Task statement →
Please retype the data that follows, starting at the line containing "T201: NPN S8050" and stopping after the last line.

[Recorded data]
==============================

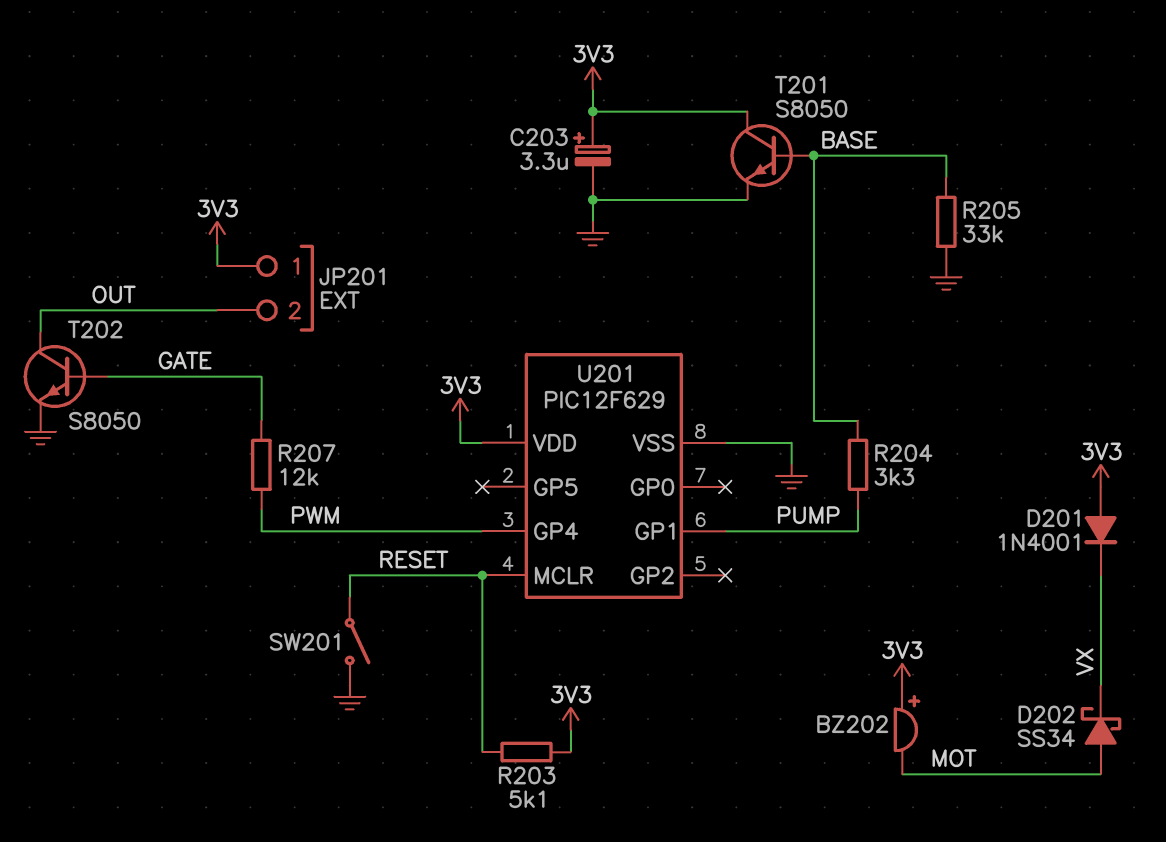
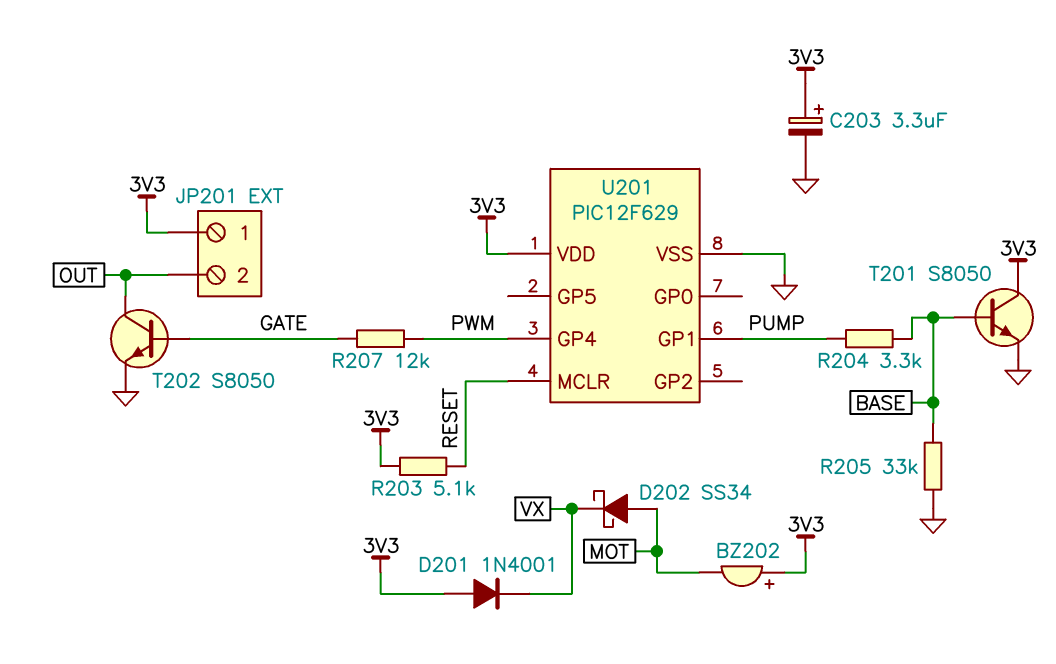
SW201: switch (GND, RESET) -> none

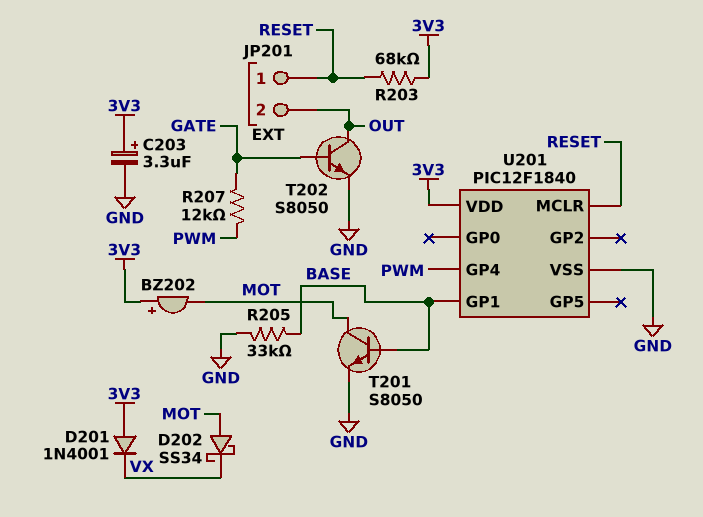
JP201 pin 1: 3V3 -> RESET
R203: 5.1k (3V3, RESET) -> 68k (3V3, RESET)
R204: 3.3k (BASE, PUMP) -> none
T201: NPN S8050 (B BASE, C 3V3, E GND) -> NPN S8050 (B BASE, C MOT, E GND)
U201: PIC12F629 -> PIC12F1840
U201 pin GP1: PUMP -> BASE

==============================

Answer space →
T201: NPN S8050 (B BASE, C 3V3, E GND) -> NPN S8050 (B BASE, C MOT, E GND)
U201: PIC12F629 -> PIC12F1840
U201 pin GP1: PUMP -> BASE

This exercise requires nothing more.